[What this task involves] Your answer needs to include each line of the records in which the string "schottky" can be found.
★ ★ ★ ★
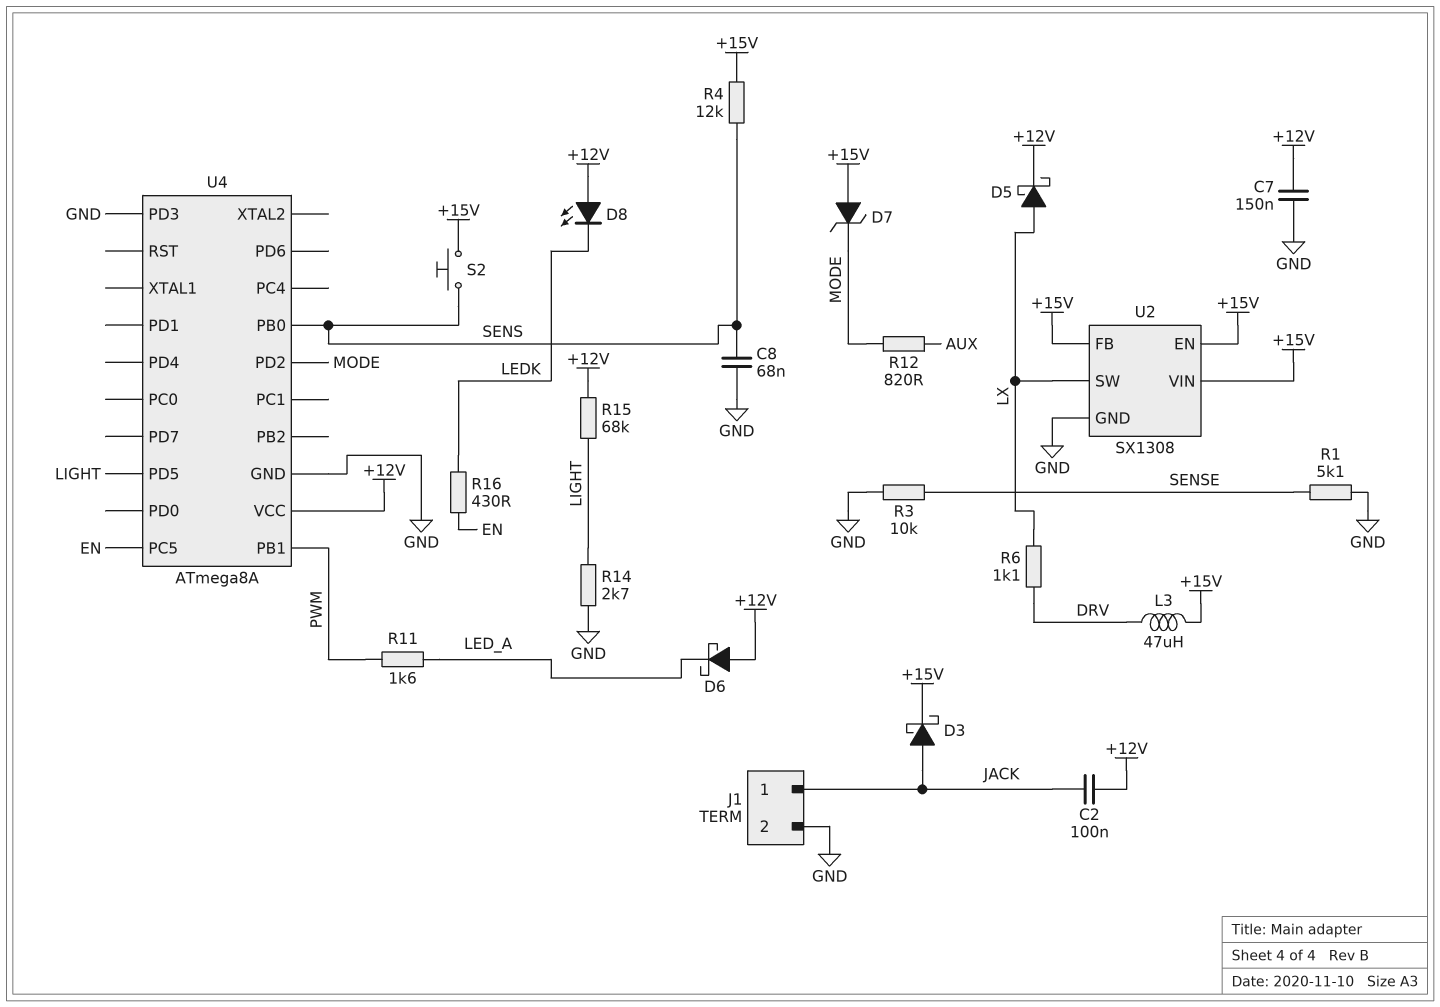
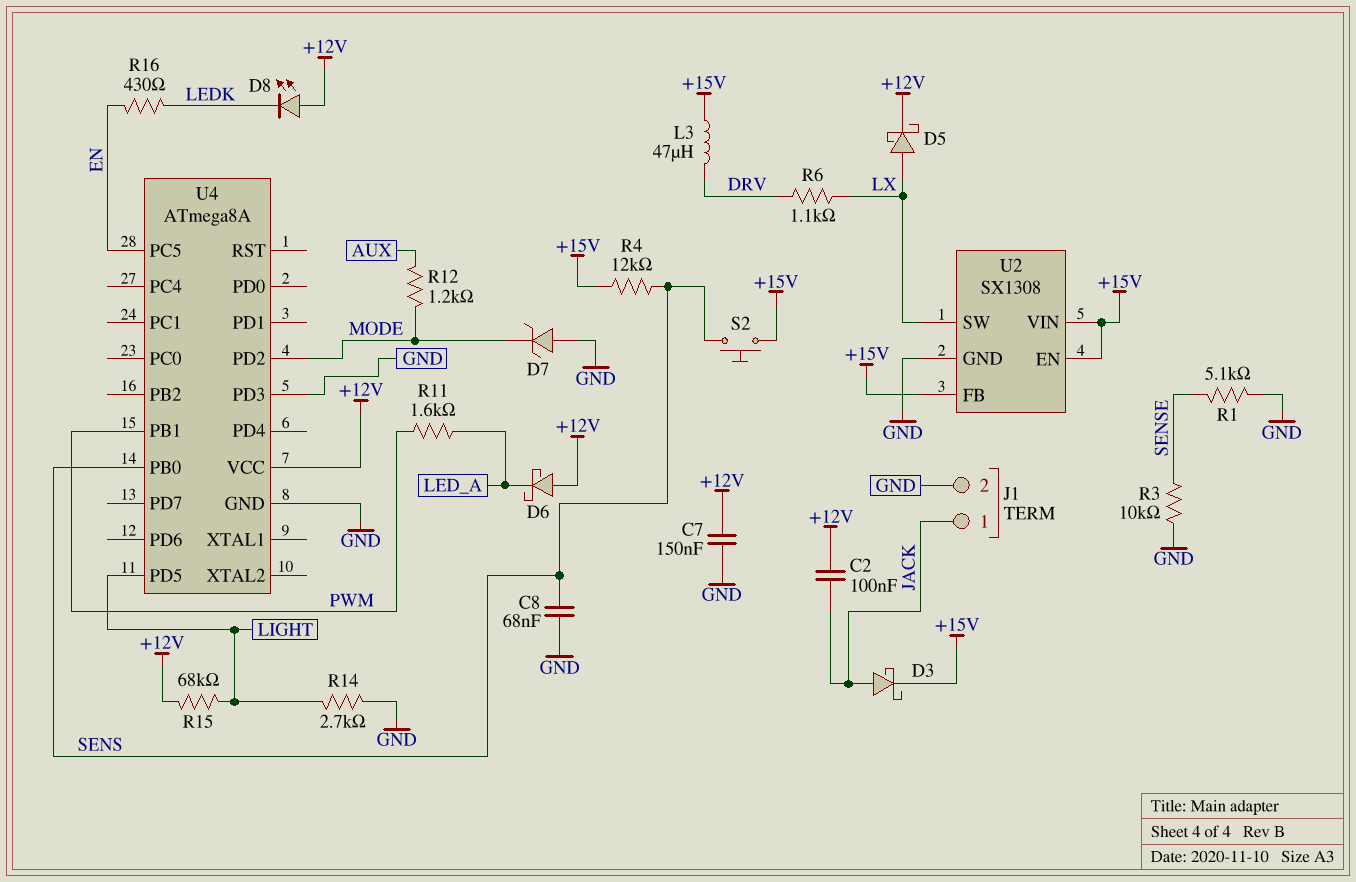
D7: zener (A +15V, K MODE) -> zener (A GND, K MODE)
R12: 820 (AUX, MODE) -> 1.2k (AUX, MODE)

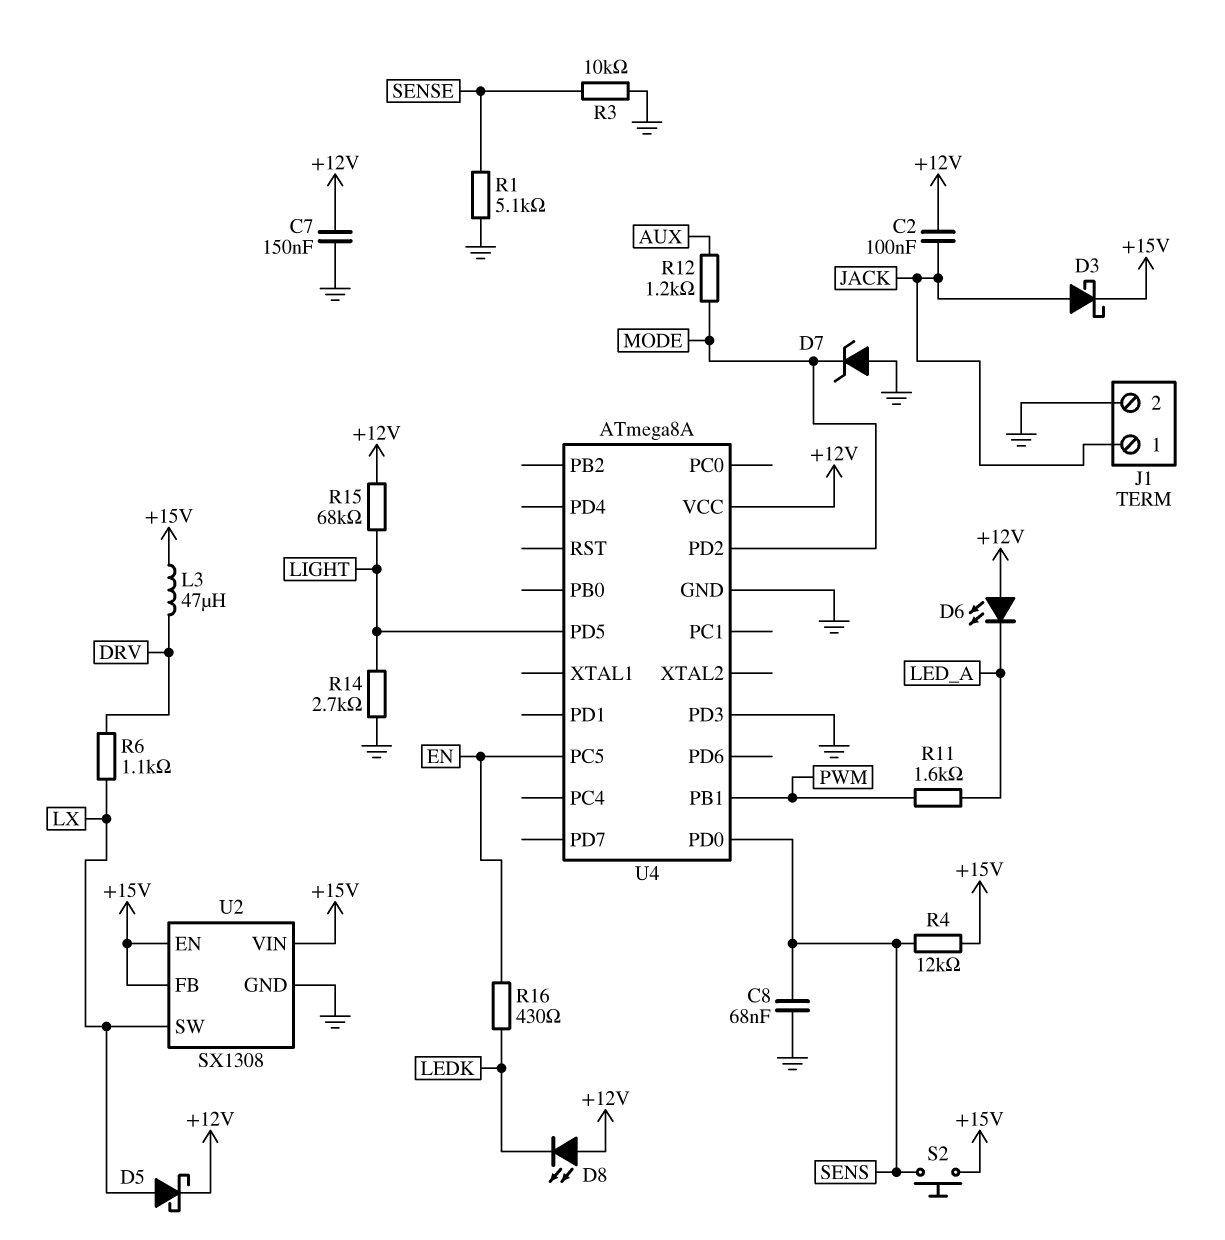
D6: schottky (A +12V, K LED_A) -> LED (A +12V, K LED_A)
U4 pin PB0: SENS -> none
U4 pin PD0: none -> SENS

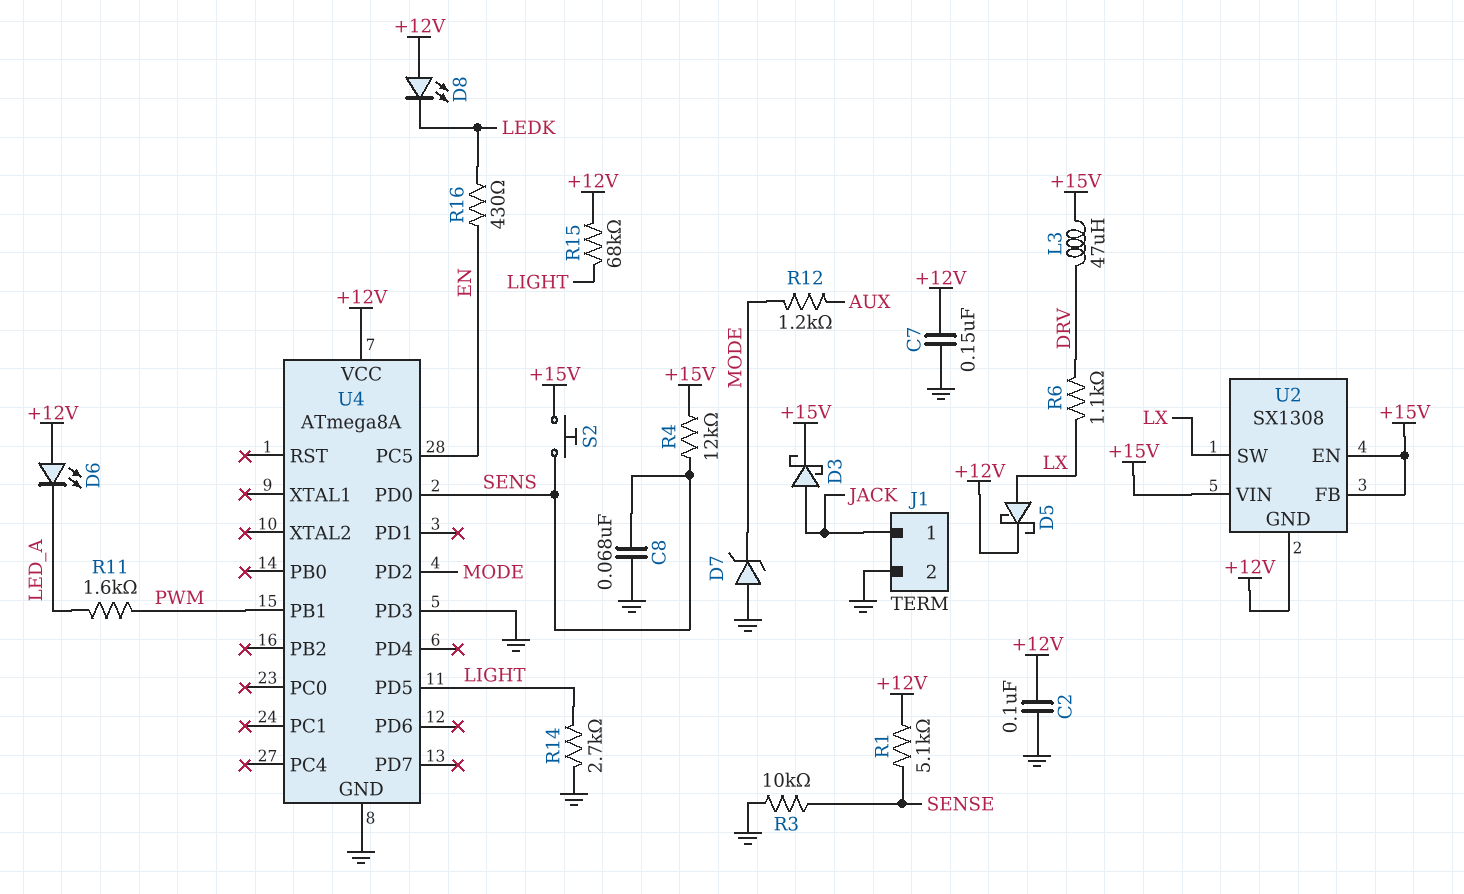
C2: 100nF (+12V, JACK) -> 100nF (+12V, GND)
R1: 5.1k (GND, SENSE) -> 5.1k (+12V, SENSE)
U2 pin GND: GND -> +12V

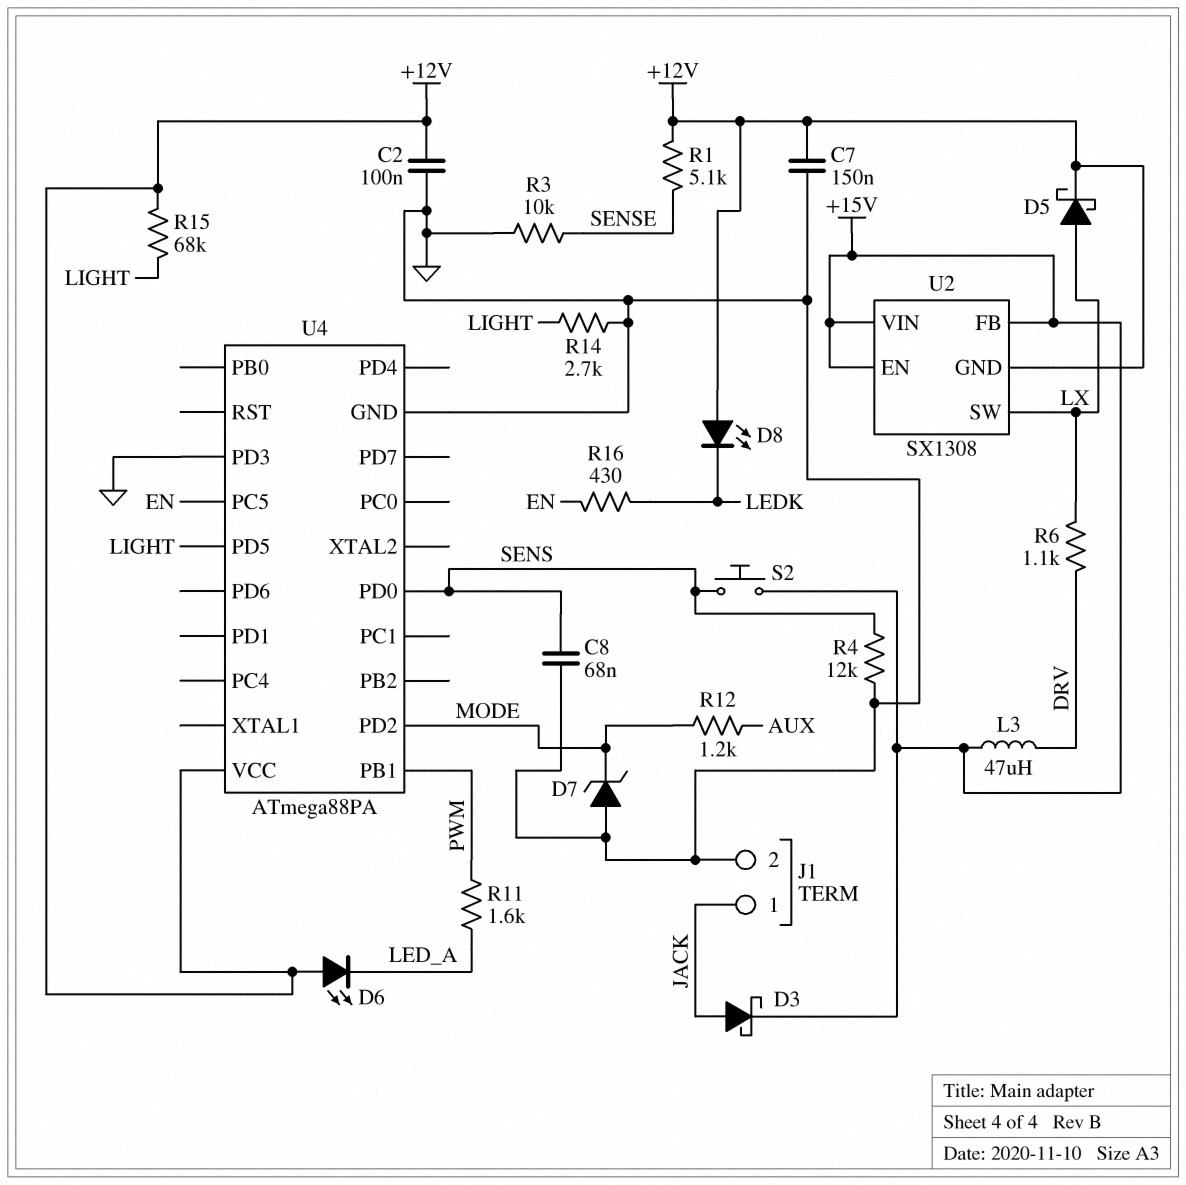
R4: 12k (+15V, SENS) -> 12k (GND, SENS)
U4: ATmega8A -> ATmega88PA

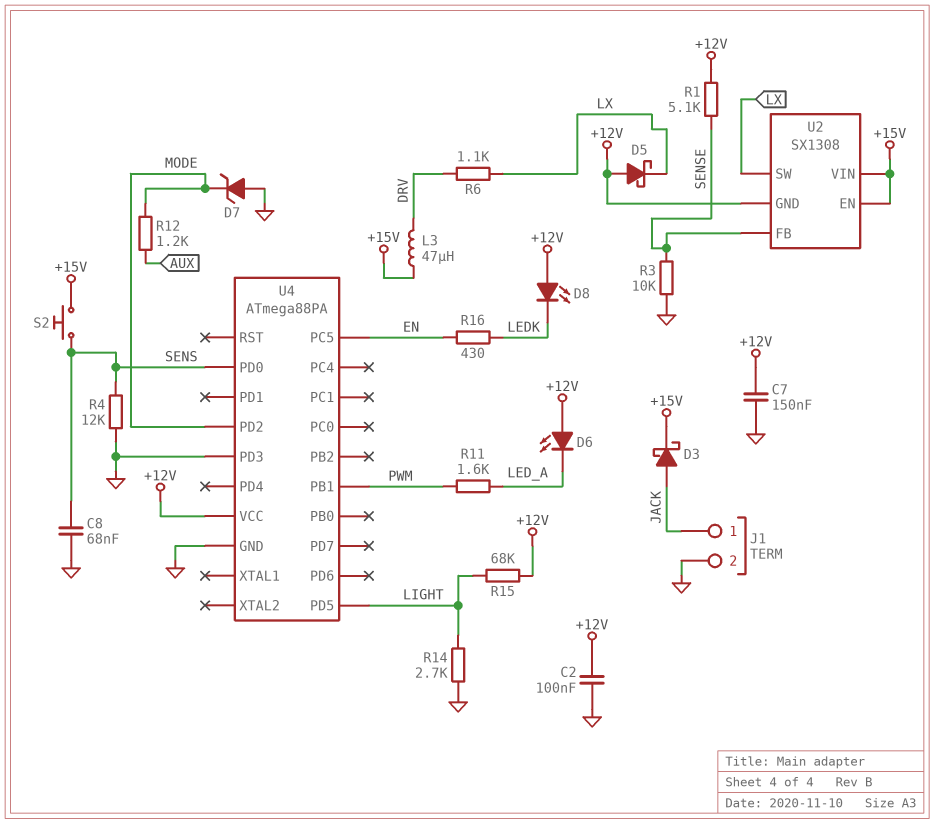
D5: schottky (A LX, K +12V) -> schottky (A +12V, K LX)
U2 pin FB: +15V -> SENSE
★ ★ ★ ★
[Answer to this task]
D6: schottky (A +12V, K LED_A) -> LED (A +12V, K LED_A)
D5: schottky (A LX, K +12V) -> schottky (A +12V, K LX)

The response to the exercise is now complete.